RAW DATA —
=======
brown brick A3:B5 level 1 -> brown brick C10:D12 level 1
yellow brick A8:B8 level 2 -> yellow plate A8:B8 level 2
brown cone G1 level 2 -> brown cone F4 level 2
=======
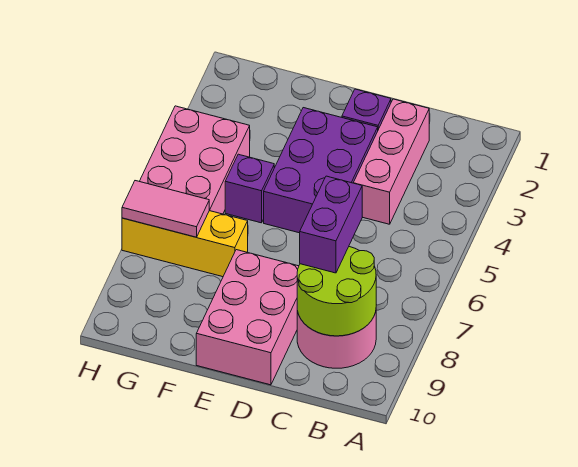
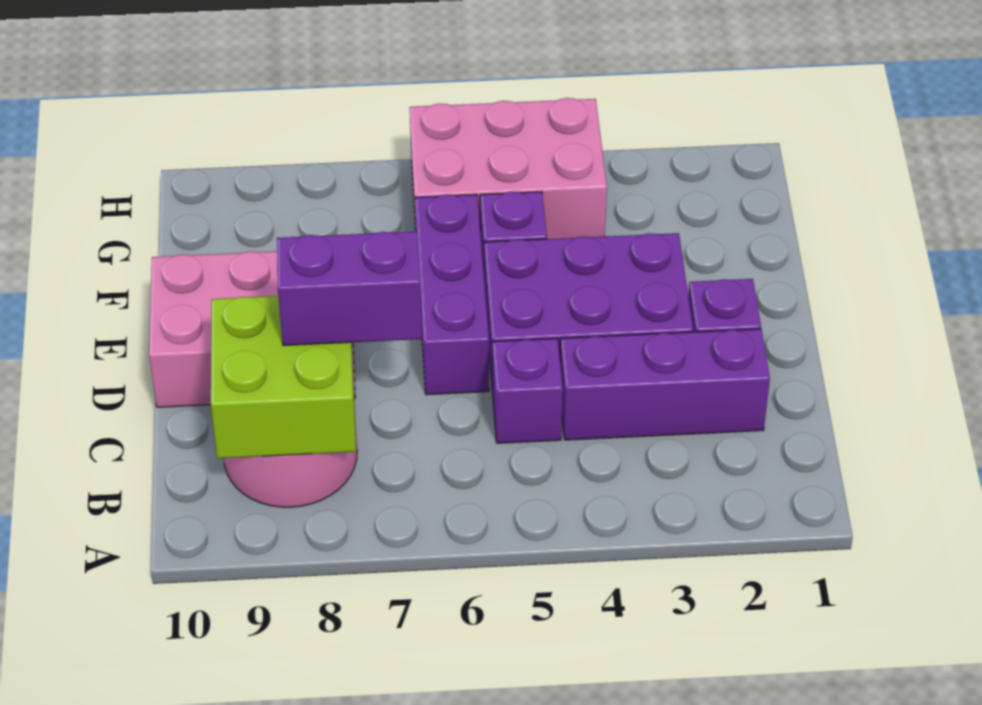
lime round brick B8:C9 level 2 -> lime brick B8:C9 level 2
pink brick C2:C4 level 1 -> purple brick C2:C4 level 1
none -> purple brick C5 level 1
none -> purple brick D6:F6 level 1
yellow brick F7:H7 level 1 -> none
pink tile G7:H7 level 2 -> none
=======
TASK TO CARRY OUT —
Everything above from the line containing "brown brick A3:B5" down to the line containing "brown cone G1" is to be transcribed exactly, with both of those lines included and nothing else added.

RESPONSE —
brown brick A3:B5 level 1 -> brown brick C10:D12 level 1
yellow brick A8:B8 level 2 -> yellow plate A8:B8 level 2
brown cone G1 level 2 -> brown cone F4 level 2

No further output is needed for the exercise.